Aim of the task =
The copy must match the data below line for line and contain no images.

Material for this exercise =
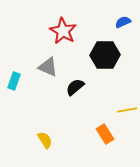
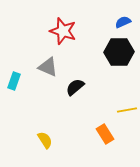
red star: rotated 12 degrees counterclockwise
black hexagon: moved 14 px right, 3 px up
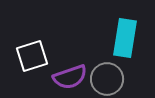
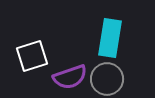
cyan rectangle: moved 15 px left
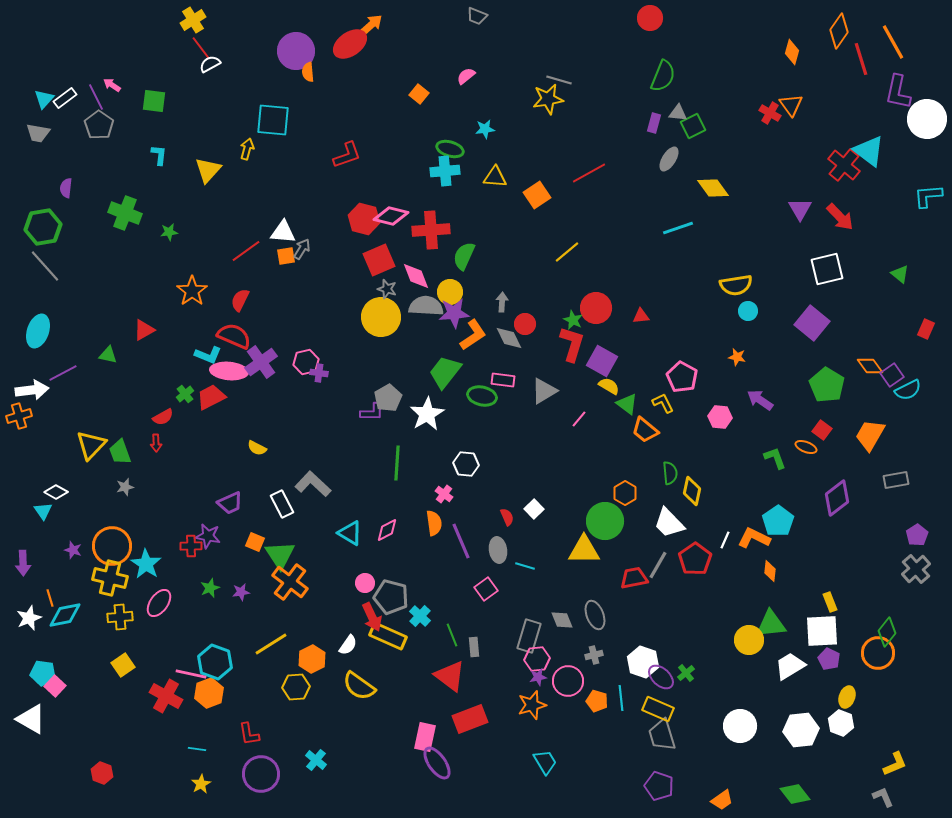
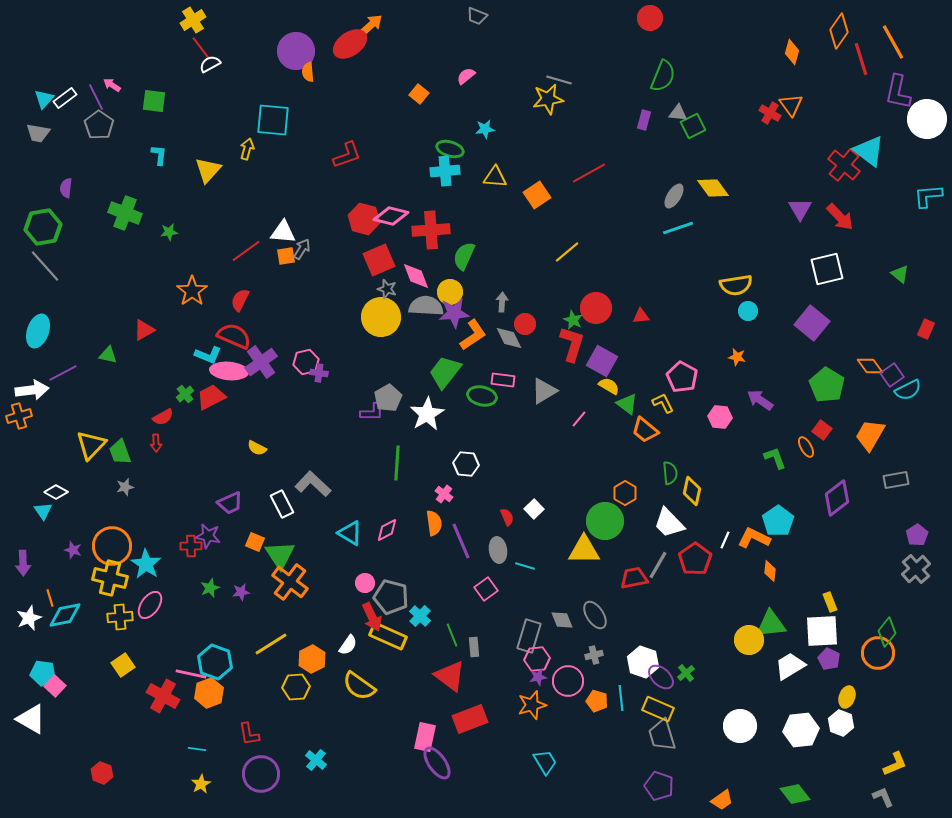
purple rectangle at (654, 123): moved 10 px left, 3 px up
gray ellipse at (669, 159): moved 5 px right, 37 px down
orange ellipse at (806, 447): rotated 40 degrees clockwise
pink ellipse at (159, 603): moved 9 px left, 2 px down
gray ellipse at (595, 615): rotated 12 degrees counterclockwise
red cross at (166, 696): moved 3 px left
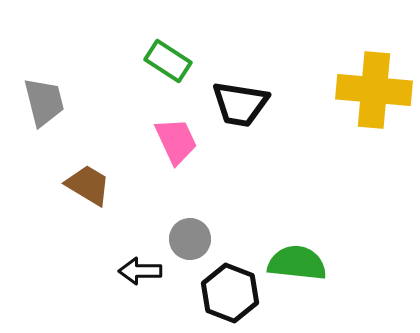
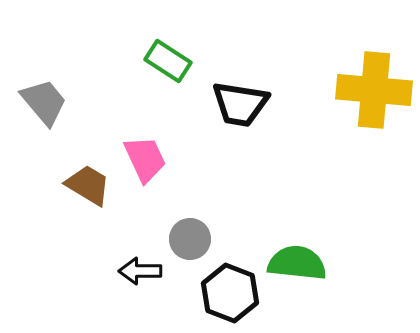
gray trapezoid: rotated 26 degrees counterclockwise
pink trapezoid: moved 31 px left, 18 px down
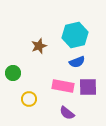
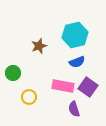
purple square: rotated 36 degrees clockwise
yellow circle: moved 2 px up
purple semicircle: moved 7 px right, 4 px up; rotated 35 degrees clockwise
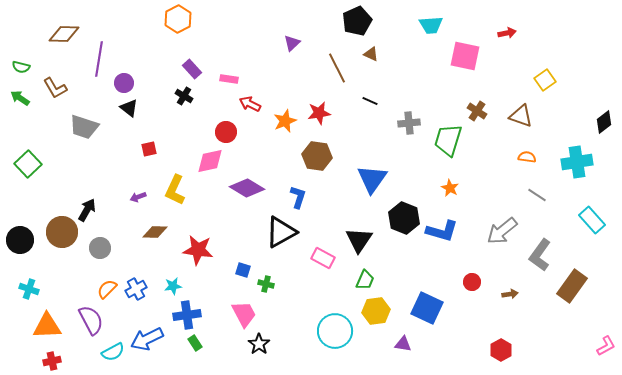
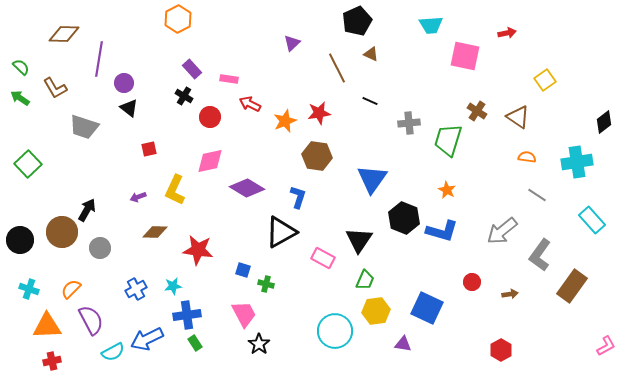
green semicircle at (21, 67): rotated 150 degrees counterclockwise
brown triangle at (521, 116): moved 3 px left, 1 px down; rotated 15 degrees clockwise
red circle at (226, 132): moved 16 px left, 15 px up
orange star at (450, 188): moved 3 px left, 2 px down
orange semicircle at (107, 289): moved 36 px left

Answer box =
red star: rotated 12 degrees counterclockwise
black hexagon: moved 14 px right, 3 px up
cyan rectangle: moved 15 px left
purple rectangle at (654, 123): moved 10 px left, 3 px up
gray ellipse at (669, 159): moved 5 px right, 37 px down
orange ellipse at (806, 447): rotated 40 degrees clockwise
pink ellipse at (159, 603): moved 9 px left, 2 px down
gray ellipse at (595, 615): rotated 12 degrees counterclockwise
red cross at (166, 696): moved 3 px left
gray trapezoid: rotated 26 degrees counterclockwise
pink trapezoid: moved 31 px left, 18 px down
purple square: rotated 36 degrees clockwise
yellow circle: moved 2 px up
purple semicircle: moved 7 px right, 4 px up; rotated 35 degrees clockwise
green semicircle at (21, 67): rotated 150 degrees counterclockwise
brown triangle at (521, 116): moved 3 px left, 1 px down; rotated 15 degrees clockwise
red circle at (226, 132): moved 16 px left, 15 px up
orange star at (450, 188): moved 3 px left, 2 px down
orange semicircle at (107, 289): moved 36 px left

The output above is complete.